__WORK TO BE COMPLETED__
Please reproduce the listing in full, exactly as given.

__SOURCE RECORDS__
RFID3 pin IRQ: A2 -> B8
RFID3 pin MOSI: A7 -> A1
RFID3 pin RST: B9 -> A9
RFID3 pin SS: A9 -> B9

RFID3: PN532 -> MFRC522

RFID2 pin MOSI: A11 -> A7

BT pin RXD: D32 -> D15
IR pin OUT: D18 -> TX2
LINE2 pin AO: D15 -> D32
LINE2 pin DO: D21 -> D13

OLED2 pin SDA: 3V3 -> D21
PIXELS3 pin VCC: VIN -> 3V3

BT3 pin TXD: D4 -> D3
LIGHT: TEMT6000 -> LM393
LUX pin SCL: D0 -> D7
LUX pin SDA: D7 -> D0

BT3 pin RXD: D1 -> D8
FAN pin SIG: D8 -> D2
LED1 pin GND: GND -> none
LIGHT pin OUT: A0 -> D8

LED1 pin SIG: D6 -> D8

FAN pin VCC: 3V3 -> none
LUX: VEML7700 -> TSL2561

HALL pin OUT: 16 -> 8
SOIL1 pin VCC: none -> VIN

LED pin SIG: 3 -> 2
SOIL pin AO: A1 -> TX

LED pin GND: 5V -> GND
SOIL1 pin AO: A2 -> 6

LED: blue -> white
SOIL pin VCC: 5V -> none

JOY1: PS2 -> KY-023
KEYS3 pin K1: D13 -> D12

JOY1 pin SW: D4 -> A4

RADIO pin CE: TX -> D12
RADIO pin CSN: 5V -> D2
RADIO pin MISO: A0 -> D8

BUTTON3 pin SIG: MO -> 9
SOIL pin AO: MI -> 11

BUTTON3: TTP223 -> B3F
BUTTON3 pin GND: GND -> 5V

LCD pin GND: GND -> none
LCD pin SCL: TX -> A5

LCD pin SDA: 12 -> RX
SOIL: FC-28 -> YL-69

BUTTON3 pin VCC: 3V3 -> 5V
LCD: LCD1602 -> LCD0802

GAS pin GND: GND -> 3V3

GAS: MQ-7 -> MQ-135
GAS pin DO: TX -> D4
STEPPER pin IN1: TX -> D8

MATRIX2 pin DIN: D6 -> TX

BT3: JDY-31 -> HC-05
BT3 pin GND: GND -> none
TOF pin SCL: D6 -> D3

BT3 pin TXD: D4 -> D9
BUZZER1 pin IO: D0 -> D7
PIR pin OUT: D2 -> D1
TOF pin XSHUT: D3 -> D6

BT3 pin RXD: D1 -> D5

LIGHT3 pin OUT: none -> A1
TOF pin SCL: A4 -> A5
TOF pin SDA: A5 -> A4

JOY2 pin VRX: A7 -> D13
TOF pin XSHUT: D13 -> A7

__EXERCISE SOLUTION__
RFID3 pin IRQ: A2 -> B8
RFID3 pin MOSI: A7 -> A1
RFID3 pin RST: B9 -> A9
RFID3 pin SS: A9 -> B9

RFID3: PN532 -> MFRC522

RFID2 pin MOSI: A11 -> A7

BT pin RXD: D32 -> D15
IR pin OUT: D18 -> TX2
LINE2 pin AO: D15 -> D32
LINE2 pin DO: D21 -> D13

OLED2 pin SDA: 3V3 -> D21
PIXELS3 pin VCC: VIN -> 3V3

BT3 pin TXD: D4 -> D3
LIGHT: TEMT6000 -> LM393
LUX pin SCL: D0 -> D7
LUX pin SDA: D7 -> D0

BT3 pin RXD: D1 -> D8
FAN pin SIG: D8 -> D2
LED1 pin GND: GND -> none
LIGHT pin OUT: A0 -> D8

LED1 pin SIG: D6 -> D8

FAN pin VCC: 3V3 -> none
LUX: VEML7700 -> TSL2561

HALL pin OUT: 16 -> 8
SOIL1 pin VCC: none -> VIN

LED pin SIG: 3 -> 2
SOIL pin AO: A1 -> TX

LED pin GND: 5V -> GND
SOIL1 pin AO: A2 -> 6

LED: blue -> white
SOIL pin VCC: 5V -> none

JOY1: PS2 -> KY-023
KEYS3 pin K1: D13 -> D12

JOY1 pin SW: D4 -> A4

RADIO pin CE: TX -> D12
RADIO pin CSN: 5V -> D2
RADIO pin MISO: A0 -> D8

BUTTON3 pin SIG: MO -> 9
SOIL pin AO: MI -> 11

BUTTON3: TTP223 -> B3F
BUTTON3 pin GND: GND -> 5V

LCD pin GND: GND -> none
LCD pin SCL: TX -> A5

LCD pin SDA: 12 -> RX
SOIL: FC-28 -> YL-69

BUTTON3 pin VCC: 3V3 -> 5V
LCD: LCD1602 -> LCD0802

GAS pin GND: GND -> 3V3

GAS: MQ-7 -> MQ-135
GAS pin DO: TX -> D4
STEPPER pin IN1: TX -> D8

MATRIX2 pin DIN: D6 -> TX

BT3: JDY-31 -> HC-05
BT3 pin GND: GND -> none
TOF pin SCL: D6 -> D3

BT3 pin TXD: D4 -> D9
BUZZER1 pin IO: D0 -> D7
PIR pin OUT: D2 -> D1
TOF pin XSHUT: D3 -> D6

BT3 pin RXD: D1 -> D5

LIGHT3 pin OUT: none -> A1
TOF pin SCL: A4 -> A5
TOF pin SDA: A5 -> A4

JOY2 pin VRX: A7 -> D13
TOF pin XSHUT: D13 -> A7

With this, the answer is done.